··· EXERCISE MATERIALS

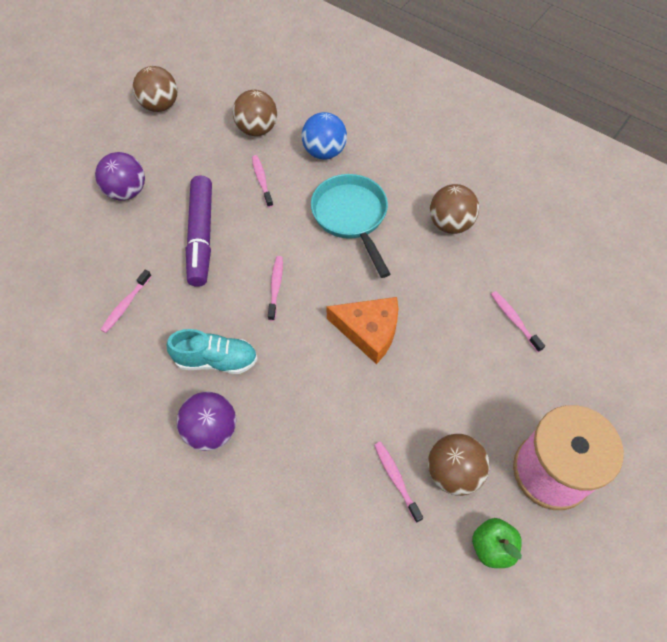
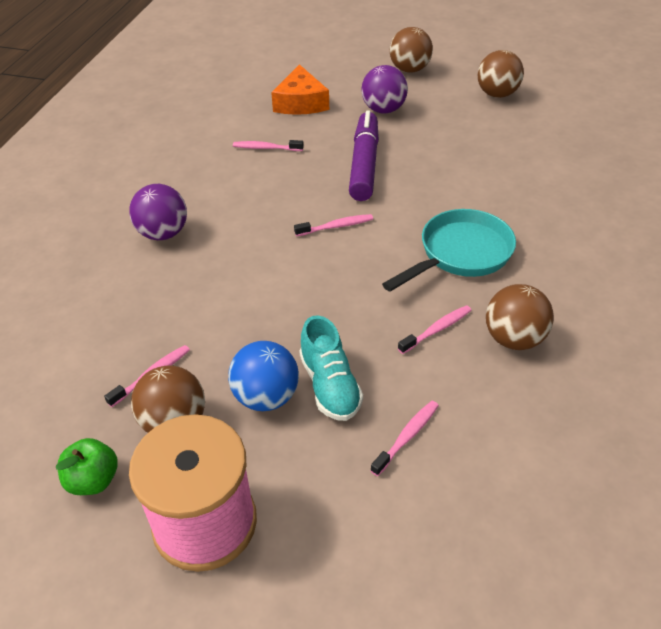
camera: 70 degrees right, 15 degrees down
(201, 236) = (364, 164): purple marker -> purple marker turned 120 degrees clockwise
(216, 360) = (235, 214): turquoise shoe -> turquoise shoe (330, 385)
(257, 129) = (522, 157): brown ball -> brown ball (409, 70)
(262, 180) = (459, 179): pink toothbrush -> pink toothbrush (437, 329)
(324, 152) = (534, 209): blue ball -> blue ball (266, 397)
(369, 331) = (320, 307): orange cheese -> orange cheese (300, 102)

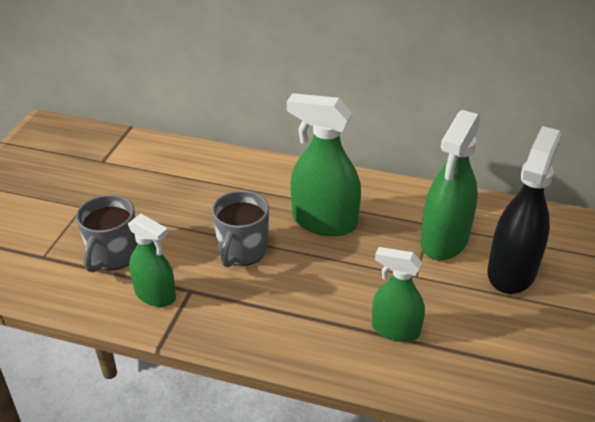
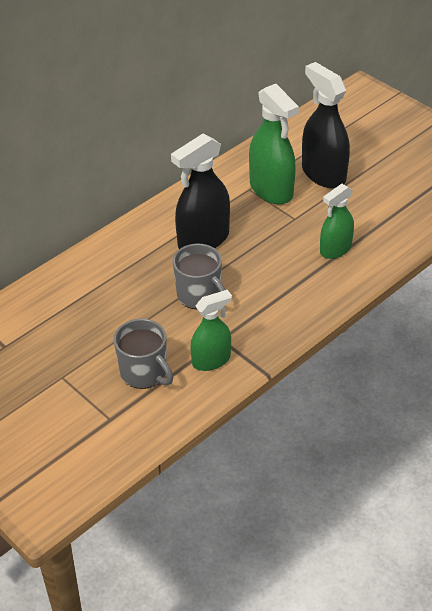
camera: 60 degrees left, 5 degrees up
(324, 222) = (203, 240): green spray bottle -> black spray bottle

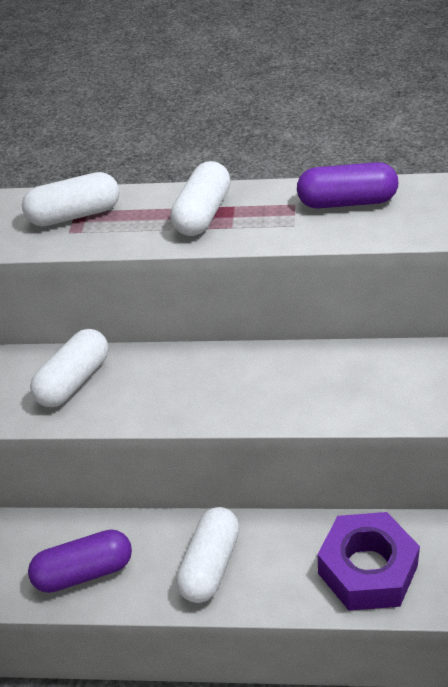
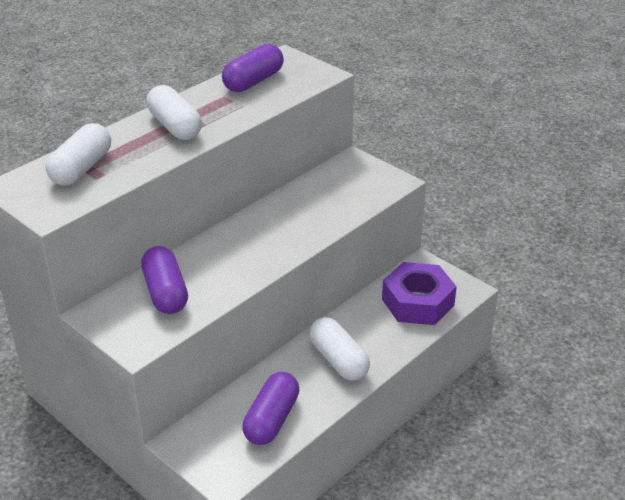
camera: 55 degrees left, 5 degrees down
(74, 381) = (166, 293): white capsule -> purple capsule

······

_HOW TO COMPLETE THIS TASK_: Print each line of the listing, starting at its first and ending with the line that holds "(324, 152) = (534, 209): blue", but skip any pictures.

_FINISHED TASK_:
camera: 70 degrees right, 15 degrees down
(201, 236) = (364, 164): purple marker -> purple marker turned 120 degrees clockwise
(216, 360) = (235, 214): turquoise shoe -> turquoise shoe (330, 385)
(257, 129) = (522, 157): brown ball -> brown ball (409, 70)
(262, 180) = (459, 179): pink toothbrush -> pink toothbrush (437, 329)
(324, 152) = (534, 209): blue ball -> blue ball (266, 397)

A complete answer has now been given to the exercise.